* Exercise details: Begin at the top of the following data. Copy each line exactly until you have copied the line containing "yellow cube <473 216> => nothing".

* Spatial object tracking data:
::::

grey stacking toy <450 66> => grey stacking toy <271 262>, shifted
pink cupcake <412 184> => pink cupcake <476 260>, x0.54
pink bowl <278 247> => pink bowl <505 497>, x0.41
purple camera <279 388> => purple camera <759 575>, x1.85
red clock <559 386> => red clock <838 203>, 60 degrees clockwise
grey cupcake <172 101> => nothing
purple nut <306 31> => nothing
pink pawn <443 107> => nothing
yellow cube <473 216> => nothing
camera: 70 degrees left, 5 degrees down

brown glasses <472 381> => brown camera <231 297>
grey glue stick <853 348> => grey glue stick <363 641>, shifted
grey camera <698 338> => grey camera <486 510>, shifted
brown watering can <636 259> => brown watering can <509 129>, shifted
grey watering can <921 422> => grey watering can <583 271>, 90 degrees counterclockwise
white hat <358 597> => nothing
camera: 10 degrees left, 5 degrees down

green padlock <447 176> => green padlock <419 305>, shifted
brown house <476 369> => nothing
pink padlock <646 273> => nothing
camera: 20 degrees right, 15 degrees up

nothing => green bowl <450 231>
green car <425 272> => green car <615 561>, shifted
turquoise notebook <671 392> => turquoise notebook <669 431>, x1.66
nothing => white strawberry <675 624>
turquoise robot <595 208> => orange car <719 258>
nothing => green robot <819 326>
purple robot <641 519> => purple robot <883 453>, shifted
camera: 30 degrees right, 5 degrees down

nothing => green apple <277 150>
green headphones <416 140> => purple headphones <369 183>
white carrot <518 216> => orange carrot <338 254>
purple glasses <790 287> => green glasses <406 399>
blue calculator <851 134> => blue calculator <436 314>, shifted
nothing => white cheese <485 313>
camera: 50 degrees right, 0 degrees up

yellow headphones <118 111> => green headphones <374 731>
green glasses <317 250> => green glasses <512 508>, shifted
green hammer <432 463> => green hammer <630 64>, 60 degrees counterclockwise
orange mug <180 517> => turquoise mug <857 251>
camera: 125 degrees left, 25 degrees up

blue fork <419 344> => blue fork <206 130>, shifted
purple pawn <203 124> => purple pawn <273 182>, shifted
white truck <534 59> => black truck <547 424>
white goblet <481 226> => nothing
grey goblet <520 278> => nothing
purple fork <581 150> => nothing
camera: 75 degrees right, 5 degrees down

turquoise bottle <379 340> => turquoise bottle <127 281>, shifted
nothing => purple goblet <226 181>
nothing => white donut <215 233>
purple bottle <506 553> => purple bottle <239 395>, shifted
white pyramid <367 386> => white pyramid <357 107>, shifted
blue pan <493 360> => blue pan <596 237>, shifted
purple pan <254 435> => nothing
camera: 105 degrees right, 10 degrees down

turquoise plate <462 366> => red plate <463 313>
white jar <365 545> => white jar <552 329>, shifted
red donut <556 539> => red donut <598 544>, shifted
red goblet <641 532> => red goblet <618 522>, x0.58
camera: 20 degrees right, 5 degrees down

::::

* Exercise solution:
grey stacking toy <450 66> => grey stacking toy <271 262>, shifted
pink cupcake <412 184> => pink cupcake <476 260>, x0.54
pink bowl <278 247> => pink bowl <505 497>, x0.41
purple camera <279 388> => purple camera <759 575>, x1.85
red clock <559 386> => red clock <838 203>, 60 degrees clockwise
grey cupcake <172 101> => nothing
purple nut <306 31> => nothing
pink pawn <443 107> => nothing
yellow cube <473 216> => nothing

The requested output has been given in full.